» **What you will do**
Your response should contain every line from the data below that holds the string "bottle".

%%

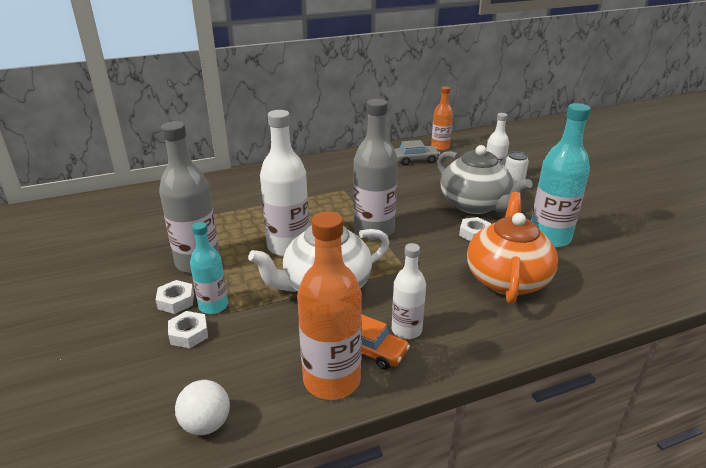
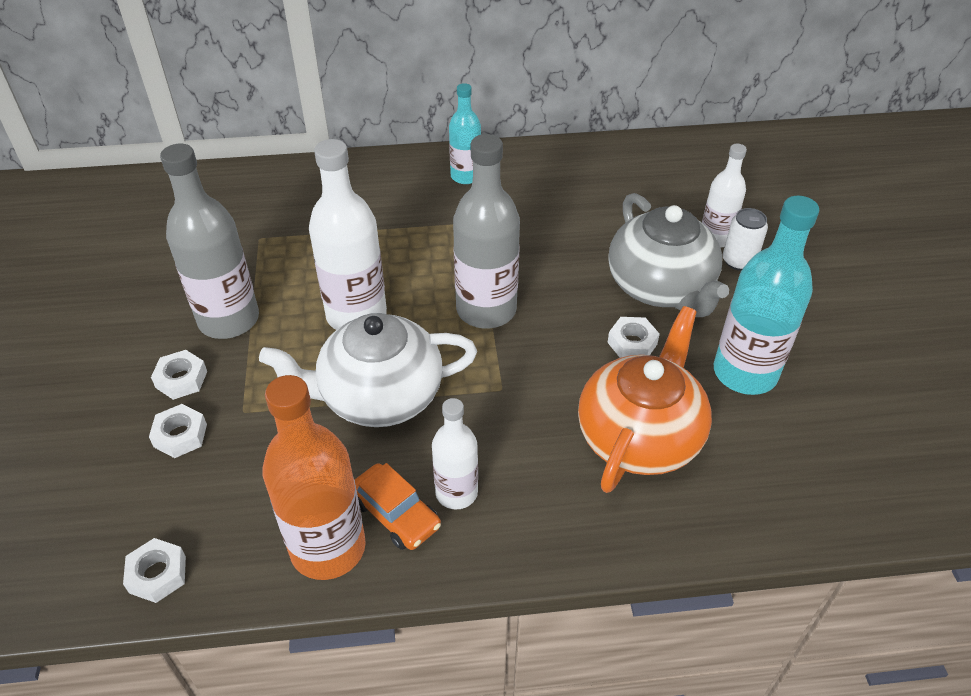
camera: 15 degrees right, 15 degrees up
(206, 424) = (157, 574): white ball -> white nut
(213, 306) = (224, 397): turquoise bottle -> turquoise bottle (465, 176)
(415, 160) = (611, 179): grey car -> none
(440, 147) = (663, 157): orange bottle -> none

%%

» **Solution for this task**
(213, 306) = (224, 397): turquoise bottle -> turquoise bottle (465, 176)
(440, 147) = (663, 157): orange bottle -> none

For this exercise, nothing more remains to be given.